Work instruction: Go to the line holding "[biały] 227, 154" in the entries below and write out exactly every line down to and including the line holding "[żółty] 403, 139".

(Object change descriptions)
........
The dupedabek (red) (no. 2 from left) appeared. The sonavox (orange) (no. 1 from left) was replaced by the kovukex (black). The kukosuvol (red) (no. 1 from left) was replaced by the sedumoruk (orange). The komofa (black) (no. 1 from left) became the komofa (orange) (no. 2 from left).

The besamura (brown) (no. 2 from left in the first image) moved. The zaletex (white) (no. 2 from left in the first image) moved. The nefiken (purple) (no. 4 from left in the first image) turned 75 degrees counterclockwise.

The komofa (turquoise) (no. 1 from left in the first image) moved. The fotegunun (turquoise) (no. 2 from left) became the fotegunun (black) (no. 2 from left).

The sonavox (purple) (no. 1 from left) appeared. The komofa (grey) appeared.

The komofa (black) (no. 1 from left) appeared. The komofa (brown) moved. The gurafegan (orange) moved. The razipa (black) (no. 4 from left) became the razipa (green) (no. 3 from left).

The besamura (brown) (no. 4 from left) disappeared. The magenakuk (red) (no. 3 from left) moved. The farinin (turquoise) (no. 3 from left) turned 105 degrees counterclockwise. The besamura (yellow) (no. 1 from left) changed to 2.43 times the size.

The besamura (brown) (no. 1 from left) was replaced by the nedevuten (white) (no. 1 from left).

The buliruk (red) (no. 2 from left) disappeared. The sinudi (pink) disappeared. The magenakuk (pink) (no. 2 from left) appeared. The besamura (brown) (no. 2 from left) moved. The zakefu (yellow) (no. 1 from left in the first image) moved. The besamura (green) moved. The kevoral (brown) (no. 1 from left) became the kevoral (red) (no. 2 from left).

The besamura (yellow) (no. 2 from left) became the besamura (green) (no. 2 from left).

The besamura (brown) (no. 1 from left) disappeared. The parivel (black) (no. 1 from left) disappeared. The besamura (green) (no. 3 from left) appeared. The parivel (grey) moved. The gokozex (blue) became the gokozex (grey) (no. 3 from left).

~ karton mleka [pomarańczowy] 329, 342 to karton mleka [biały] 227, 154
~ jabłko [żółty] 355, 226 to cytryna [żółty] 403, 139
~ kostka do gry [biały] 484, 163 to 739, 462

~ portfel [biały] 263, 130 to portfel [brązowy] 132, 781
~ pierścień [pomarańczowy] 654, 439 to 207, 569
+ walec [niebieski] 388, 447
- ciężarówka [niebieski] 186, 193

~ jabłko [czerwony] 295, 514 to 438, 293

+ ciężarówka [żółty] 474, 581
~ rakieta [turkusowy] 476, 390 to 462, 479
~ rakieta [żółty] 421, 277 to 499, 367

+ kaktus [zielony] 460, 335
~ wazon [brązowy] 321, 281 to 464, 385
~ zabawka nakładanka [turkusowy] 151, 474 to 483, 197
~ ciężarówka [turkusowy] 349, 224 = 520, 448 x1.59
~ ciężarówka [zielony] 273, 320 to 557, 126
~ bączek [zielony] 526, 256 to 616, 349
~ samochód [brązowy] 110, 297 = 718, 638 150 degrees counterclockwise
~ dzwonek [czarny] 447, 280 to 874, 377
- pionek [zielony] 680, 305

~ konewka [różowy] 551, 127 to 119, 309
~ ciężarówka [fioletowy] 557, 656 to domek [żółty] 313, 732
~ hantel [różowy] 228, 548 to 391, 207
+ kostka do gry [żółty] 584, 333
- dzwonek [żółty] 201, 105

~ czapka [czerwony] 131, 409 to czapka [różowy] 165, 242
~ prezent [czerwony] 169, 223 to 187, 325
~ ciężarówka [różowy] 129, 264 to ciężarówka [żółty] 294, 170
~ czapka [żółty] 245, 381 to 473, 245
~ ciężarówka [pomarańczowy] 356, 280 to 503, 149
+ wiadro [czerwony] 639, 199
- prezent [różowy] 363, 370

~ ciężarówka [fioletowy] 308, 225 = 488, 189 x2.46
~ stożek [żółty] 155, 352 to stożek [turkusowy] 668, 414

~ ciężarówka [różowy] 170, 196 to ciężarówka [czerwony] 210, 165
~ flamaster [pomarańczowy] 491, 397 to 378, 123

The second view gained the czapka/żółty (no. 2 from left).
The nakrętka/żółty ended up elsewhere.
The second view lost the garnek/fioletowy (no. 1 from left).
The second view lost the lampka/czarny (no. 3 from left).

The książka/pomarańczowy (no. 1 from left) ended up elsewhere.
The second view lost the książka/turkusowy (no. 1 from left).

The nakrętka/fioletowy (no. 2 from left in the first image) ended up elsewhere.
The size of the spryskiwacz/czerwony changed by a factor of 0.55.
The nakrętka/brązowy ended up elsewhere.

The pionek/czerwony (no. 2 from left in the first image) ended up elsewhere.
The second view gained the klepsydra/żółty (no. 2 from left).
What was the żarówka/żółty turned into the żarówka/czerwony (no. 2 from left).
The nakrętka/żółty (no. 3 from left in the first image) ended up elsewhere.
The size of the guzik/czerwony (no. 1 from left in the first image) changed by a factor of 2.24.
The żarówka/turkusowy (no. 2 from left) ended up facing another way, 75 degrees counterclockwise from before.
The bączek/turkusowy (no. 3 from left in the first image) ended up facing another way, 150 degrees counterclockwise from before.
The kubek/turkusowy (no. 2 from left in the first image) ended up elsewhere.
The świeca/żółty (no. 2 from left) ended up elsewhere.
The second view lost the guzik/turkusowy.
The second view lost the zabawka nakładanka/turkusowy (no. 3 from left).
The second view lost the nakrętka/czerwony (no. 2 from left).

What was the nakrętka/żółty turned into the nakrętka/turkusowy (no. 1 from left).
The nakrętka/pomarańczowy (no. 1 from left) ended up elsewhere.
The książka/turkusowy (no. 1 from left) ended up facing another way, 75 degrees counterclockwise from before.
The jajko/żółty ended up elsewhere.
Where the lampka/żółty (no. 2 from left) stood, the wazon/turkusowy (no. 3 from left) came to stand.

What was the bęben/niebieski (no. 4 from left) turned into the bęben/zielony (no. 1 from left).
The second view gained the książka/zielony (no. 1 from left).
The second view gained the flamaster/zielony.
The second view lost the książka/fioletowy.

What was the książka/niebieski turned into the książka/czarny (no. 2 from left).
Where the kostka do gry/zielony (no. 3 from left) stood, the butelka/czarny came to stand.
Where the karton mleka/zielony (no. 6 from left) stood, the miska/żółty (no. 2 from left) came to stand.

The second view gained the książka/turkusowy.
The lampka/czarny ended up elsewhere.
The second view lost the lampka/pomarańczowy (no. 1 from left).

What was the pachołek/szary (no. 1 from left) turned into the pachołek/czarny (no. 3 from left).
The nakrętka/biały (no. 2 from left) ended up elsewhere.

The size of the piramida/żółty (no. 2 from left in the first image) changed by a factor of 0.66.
........
Exercise result:
~ karton mleka [pomarańczowy] 329, 342 to karton mleka [biały] 227, 154
~ jabłko [żółty] 355, 226 to cytryna [żółty] 403, 139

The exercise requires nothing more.